**TASK PROMPT**
Retype the lines below exactly, from the one that contains "BUTTON: KY-004 -> TTP223" through the last, and leave every picture out.

Collected data
.....
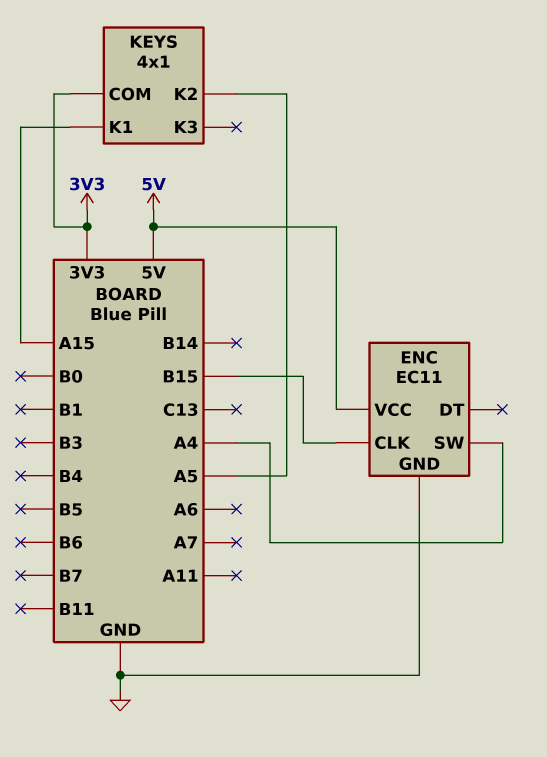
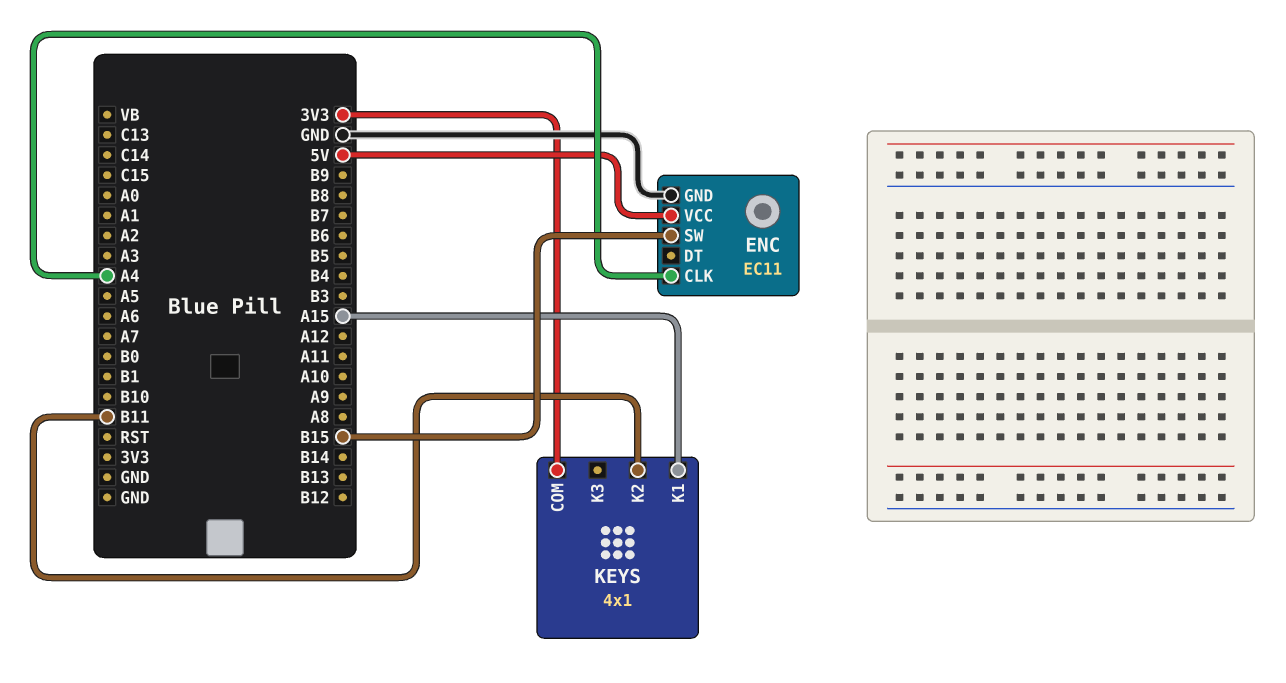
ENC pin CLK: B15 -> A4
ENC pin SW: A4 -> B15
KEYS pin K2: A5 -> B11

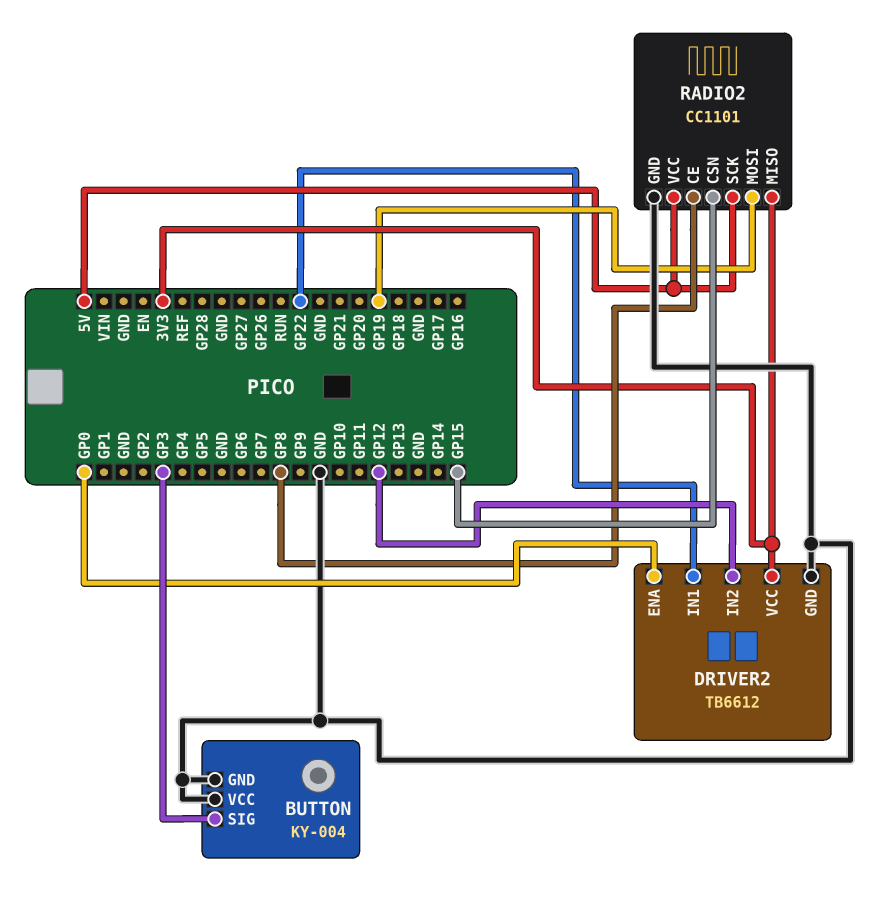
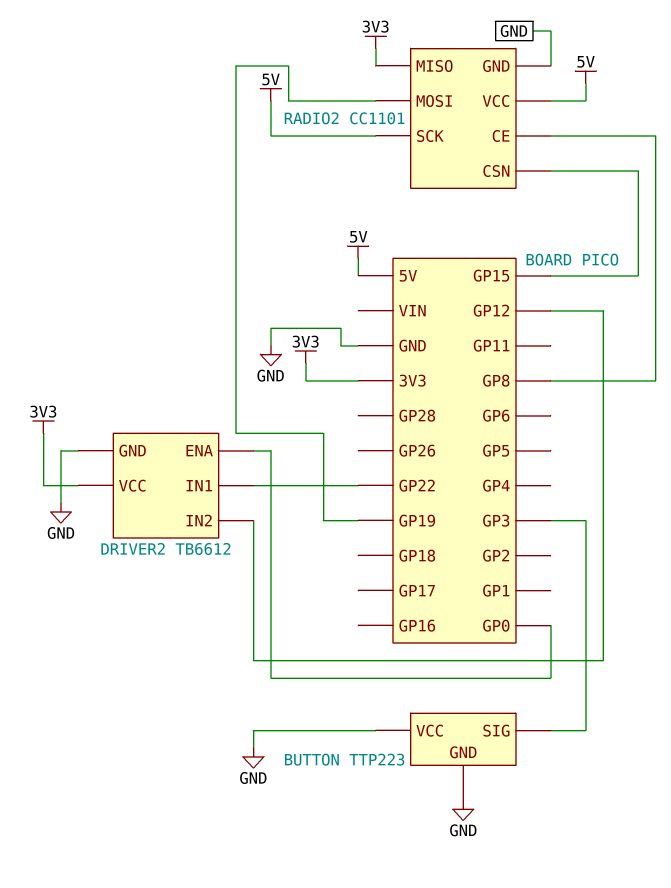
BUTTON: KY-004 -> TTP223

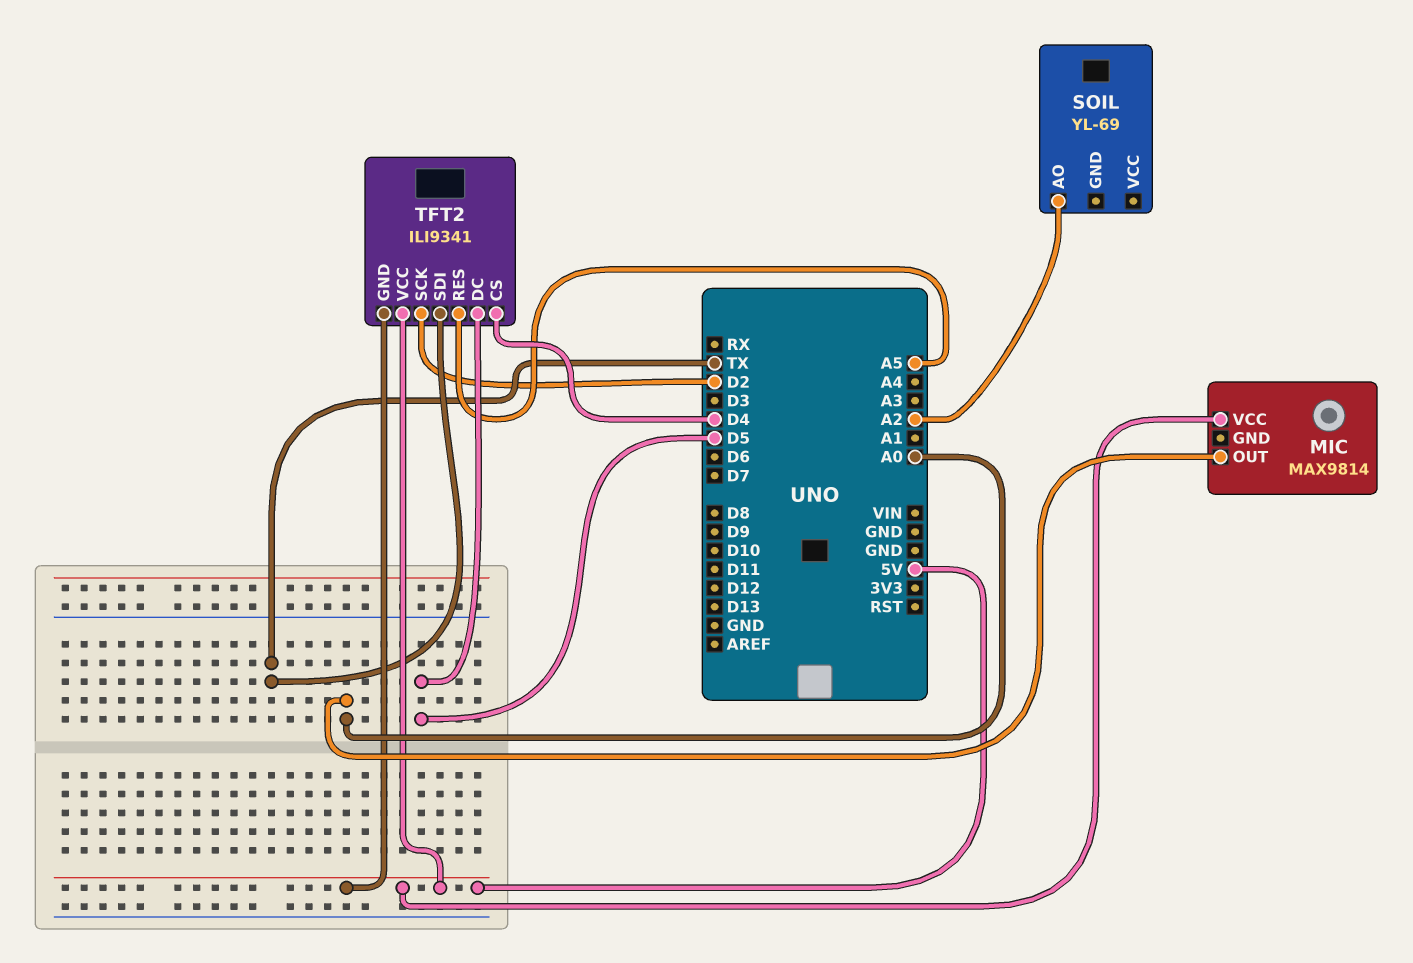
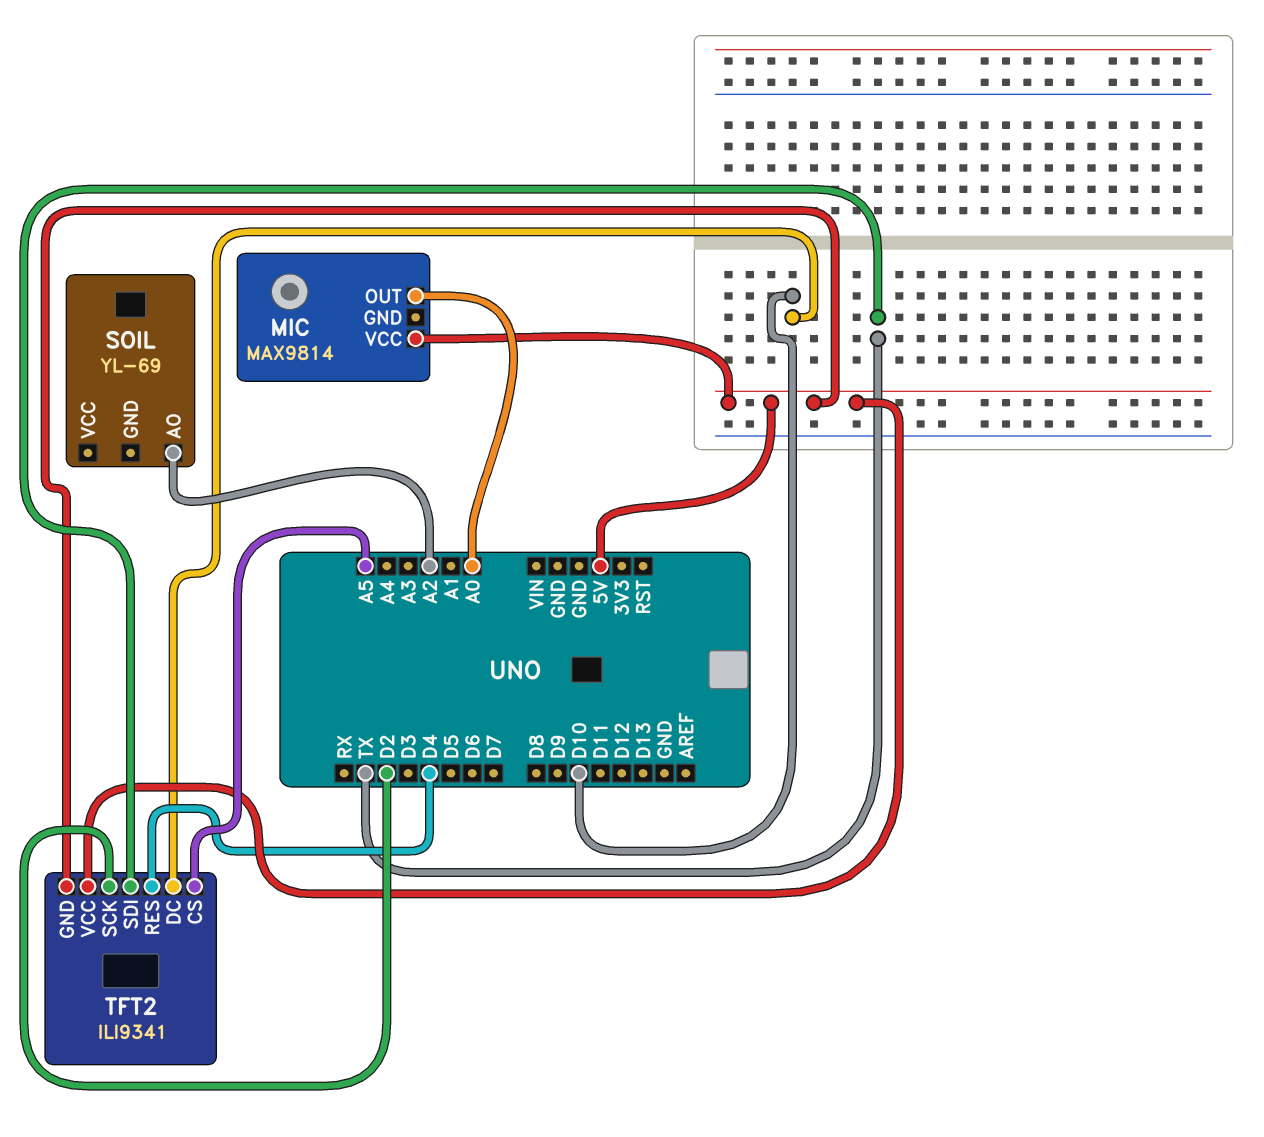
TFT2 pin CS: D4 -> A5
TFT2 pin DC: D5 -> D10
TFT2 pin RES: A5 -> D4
.....
**YOUR SOLUTION**
BUTTON: KY-004 -> TTP223

TFT2 pin CS: D4 -> A5
TFT2 pin DC: D5 -> D10
TFT2 pin RES: A5 -> D4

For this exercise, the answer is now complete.